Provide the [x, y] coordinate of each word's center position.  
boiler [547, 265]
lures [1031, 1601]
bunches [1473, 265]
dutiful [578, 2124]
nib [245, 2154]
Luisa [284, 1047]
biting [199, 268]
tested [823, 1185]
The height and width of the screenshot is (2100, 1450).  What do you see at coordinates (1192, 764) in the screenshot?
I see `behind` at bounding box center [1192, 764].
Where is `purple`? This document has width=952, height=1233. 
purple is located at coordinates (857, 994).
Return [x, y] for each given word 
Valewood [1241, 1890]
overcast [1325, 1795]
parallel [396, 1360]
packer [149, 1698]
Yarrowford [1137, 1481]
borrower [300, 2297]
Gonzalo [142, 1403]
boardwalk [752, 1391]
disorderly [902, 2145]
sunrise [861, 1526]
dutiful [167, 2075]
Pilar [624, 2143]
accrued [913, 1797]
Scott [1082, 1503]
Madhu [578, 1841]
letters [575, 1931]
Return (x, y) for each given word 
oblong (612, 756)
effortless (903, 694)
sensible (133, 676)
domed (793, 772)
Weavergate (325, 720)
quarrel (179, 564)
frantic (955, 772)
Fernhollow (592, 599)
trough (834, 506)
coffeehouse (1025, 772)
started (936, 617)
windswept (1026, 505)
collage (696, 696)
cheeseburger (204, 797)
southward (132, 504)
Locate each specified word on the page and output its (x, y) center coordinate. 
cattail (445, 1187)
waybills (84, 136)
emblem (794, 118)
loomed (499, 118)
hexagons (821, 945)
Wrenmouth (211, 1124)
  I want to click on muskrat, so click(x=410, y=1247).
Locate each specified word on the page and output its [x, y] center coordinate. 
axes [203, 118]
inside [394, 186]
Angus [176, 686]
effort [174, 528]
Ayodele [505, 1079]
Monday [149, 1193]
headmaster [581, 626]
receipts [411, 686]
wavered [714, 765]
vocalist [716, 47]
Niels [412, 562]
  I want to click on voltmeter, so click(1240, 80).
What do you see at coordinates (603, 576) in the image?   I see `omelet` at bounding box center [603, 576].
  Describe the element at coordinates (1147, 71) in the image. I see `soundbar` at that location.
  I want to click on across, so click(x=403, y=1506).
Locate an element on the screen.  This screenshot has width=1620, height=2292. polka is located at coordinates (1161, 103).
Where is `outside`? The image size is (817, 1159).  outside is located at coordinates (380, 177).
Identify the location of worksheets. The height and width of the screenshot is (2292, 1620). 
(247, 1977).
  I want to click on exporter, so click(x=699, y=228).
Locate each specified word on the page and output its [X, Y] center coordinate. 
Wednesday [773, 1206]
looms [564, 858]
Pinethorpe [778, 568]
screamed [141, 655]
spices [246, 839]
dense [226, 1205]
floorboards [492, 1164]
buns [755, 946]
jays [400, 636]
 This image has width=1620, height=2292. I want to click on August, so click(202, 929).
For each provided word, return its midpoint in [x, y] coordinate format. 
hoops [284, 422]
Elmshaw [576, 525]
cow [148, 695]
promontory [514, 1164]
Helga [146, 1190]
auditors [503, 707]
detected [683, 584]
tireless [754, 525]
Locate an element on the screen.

— OBJECTIVE —
Starting at the line that has "windswept (1026, 505)", repeat the material word for word, stopping after the line that has "I want to click on across, so".

— ANSWER TO THIS PROBLEM —
windswept (1026, 505)
collage (696, 696)
cheeseburger (204, 797)
southward (132, 504)
Locate each specified word on the page and output its (x, y) center coordinate. 
cattail (445, 1187)
waybills (84, 136)
emblem (794, 118)
loomed (499, 118)
hexagons (821, 945)
Wrenmouth (211, 1124)
  I want to click on muskrat, so click(x=410, y=1247).
Locate each specified word on the page and output its [x, y] center coordinate. 
axes [203, 118]
inside [394, 186]
Angus [176, 686]
effort [174, 528]
Ayodele [505, 1079]
Monday [149, 1193]
headmaster [581, 626]
receipts [411, 686]
wavered [714, 765]
vocalist [716, 47]
Niels [412, 562]
  I want to click on voltmeter, so click(1240, 80).
What do you see at coordinates (603, 576) in the image?   I see `omelet` at bounding box center [603, 576].
  Describe the element at coordinates (1147, 71) in the image. I see `soundbar` at that location.
  I want to click on across, so click(x=403, y=1506).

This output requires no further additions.